----- ENTRIES SUPPLIED -----

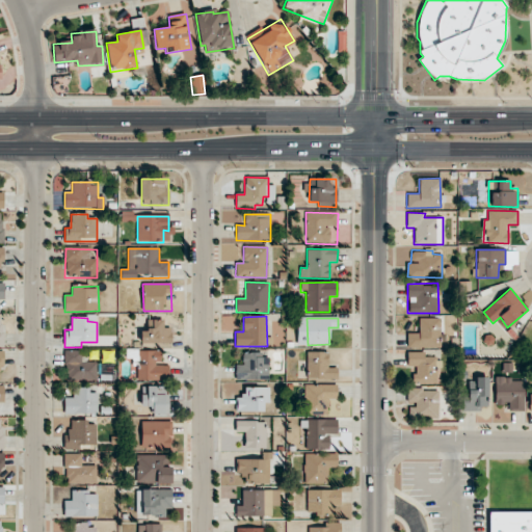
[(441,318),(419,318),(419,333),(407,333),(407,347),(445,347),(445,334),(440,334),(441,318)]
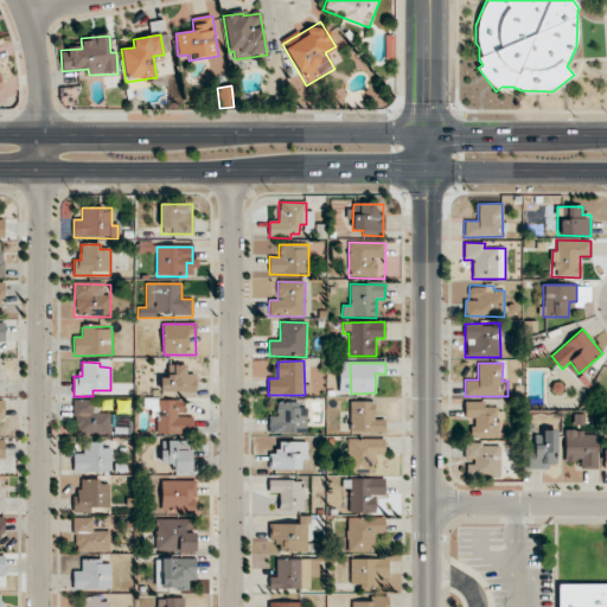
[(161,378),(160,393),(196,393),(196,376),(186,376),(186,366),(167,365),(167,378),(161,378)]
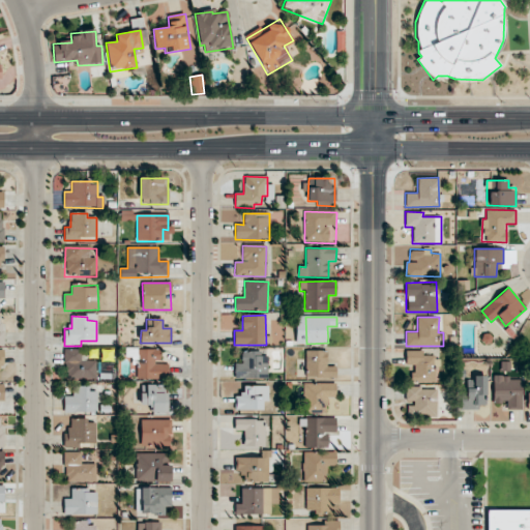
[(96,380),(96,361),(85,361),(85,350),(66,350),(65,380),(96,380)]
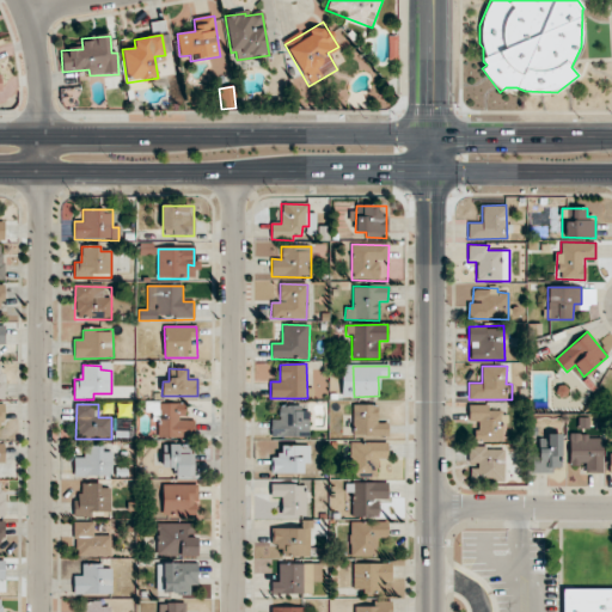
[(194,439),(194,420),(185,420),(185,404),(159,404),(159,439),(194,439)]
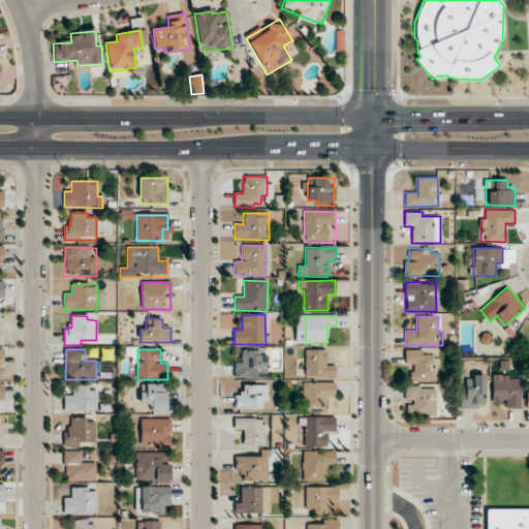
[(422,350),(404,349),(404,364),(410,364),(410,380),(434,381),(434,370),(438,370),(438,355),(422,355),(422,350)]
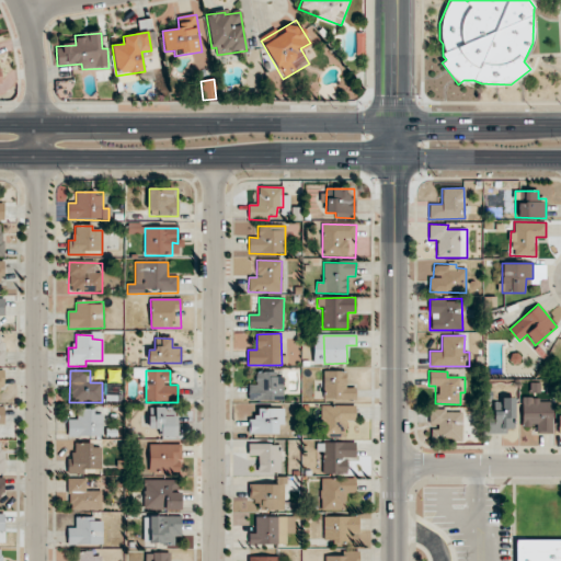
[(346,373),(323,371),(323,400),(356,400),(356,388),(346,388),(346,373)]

-----

Copy all records exactly; omit images.

OUTPUT FOR THIS TASK
[(441,318),(419,318),(419,333),(407,333),(407,347),(445,347),(445,334),(440,334),(441,318)]
[(161,378),(160,393),(196,393),(196,376),(186,376),(186,366),(167,365),(167,378),(161,378)]
[(96,380),(96,361),(85,361),(85,350),(66,350),(65,380),(96,380)]
[(194,439),(194,420),(185,420),(185,404),(159,404),(159,439),(194,439)]
[(422,350),(404,349),(404,364),(410,364),(410,380),(434,381),(434,370),(438,370),(438,355),(422,355),(422,350)]
[(346,373),(323,371),(323,400),(356,400),(356,388),(346,388),(346,373)]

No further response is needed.